What the task asks.
Only one stretch of the records below should be repeated. It starts with the line containing "toy carrot (bright orange) (494" and goes on through the line containing "glazed donut (snow-white) (679", exactly as written.

Given entries.
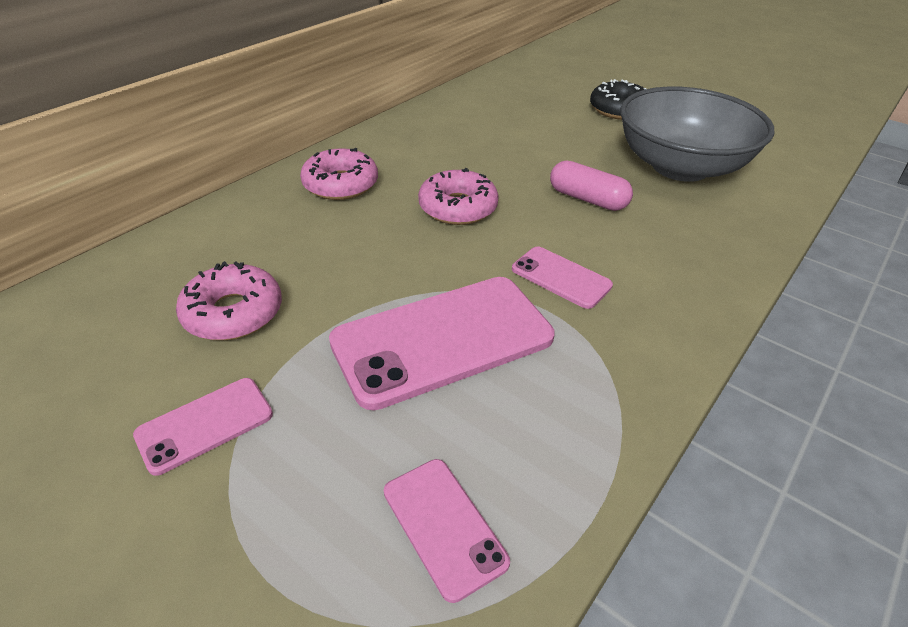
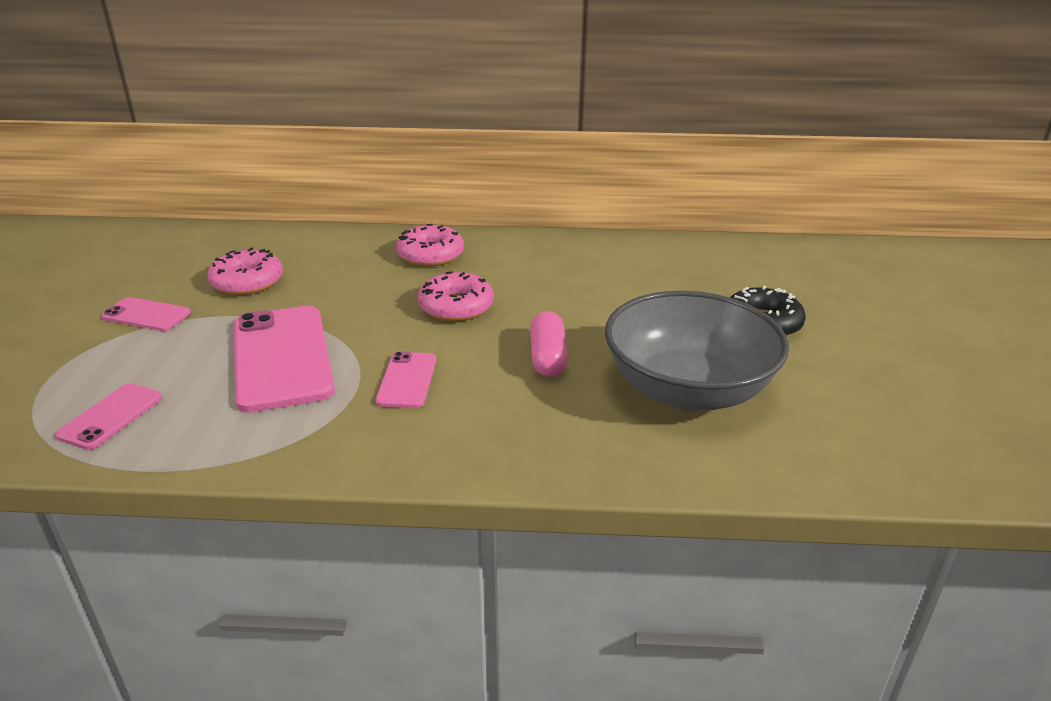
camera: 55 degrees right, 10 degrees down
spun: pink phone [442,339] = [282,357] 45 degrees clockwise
...
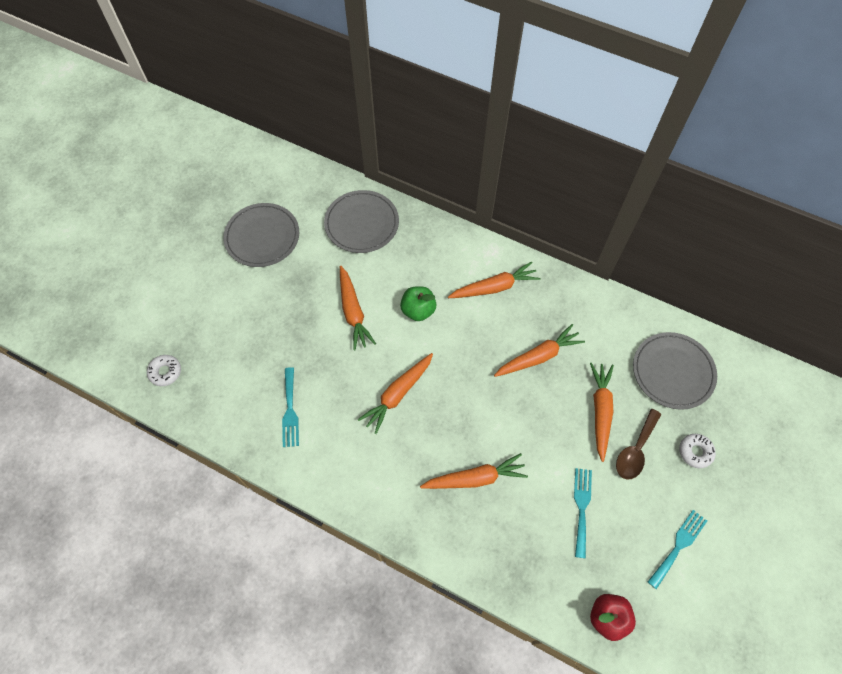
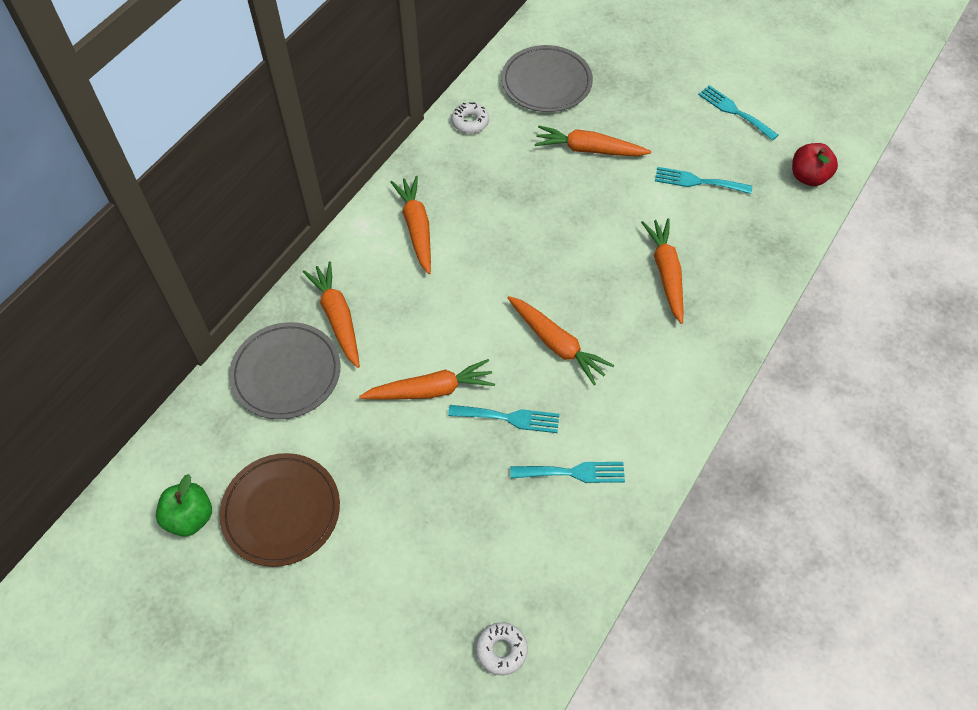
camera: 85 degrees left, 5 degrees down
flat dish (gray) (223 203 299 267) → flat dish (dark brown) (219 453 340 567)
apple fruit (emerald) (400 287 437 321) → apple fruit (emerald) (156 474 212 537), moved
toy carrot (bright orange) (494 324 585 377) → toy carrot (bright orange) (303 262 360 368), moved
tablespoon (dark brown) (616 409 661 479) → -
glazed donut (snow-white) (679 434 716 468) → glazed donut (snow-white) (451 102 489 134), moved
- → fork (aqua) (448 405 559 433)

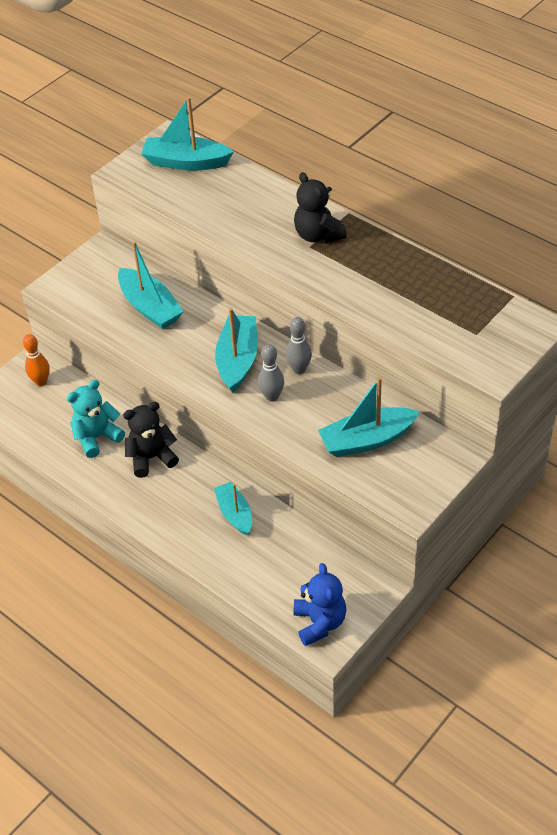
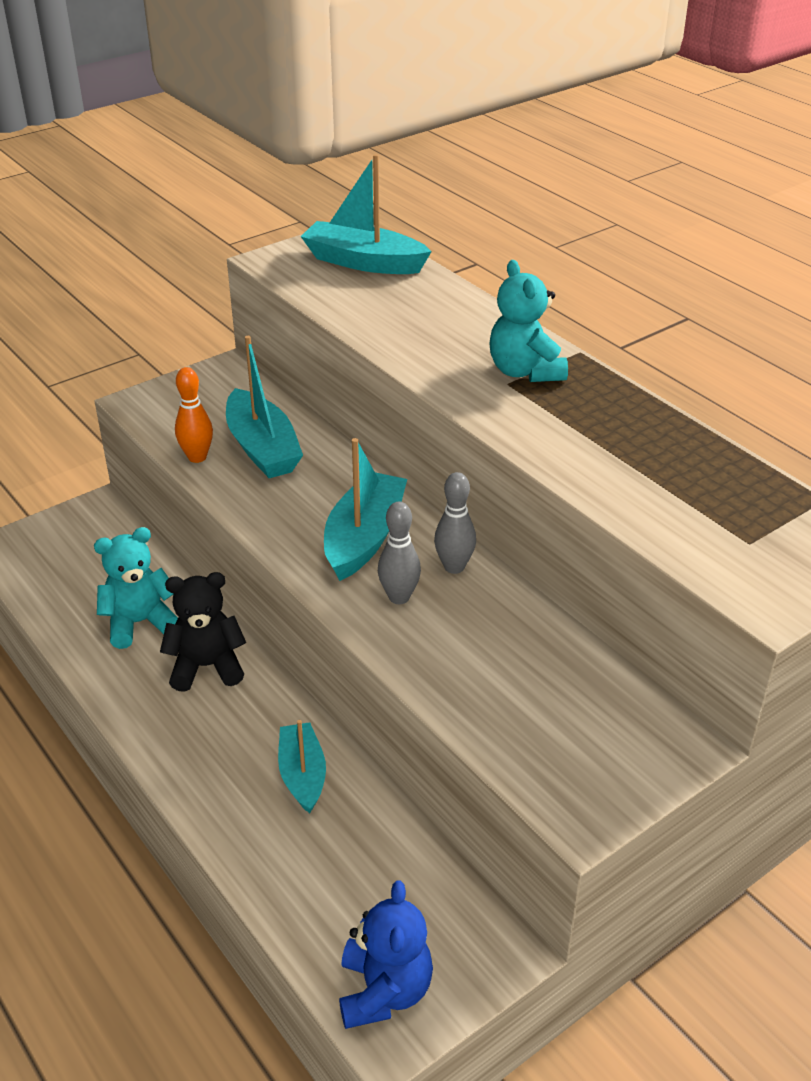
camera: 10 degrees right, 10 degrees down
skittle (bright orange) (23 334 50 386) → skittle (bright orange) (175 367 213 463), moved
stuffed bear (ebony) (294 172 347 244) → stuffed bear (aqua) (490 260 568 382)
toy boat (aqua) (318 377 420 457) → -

Solution below.
toy carrot (bright orange) (494 324 585 377) → toy carrot (bright orange) (303 262 360 368), moved
tablespoon (dark brown) (616 409 661 479) → -
glazed donut (snow-white) (679 434 716 468) → glazed donut (snow-white) (451 102 489 134), moved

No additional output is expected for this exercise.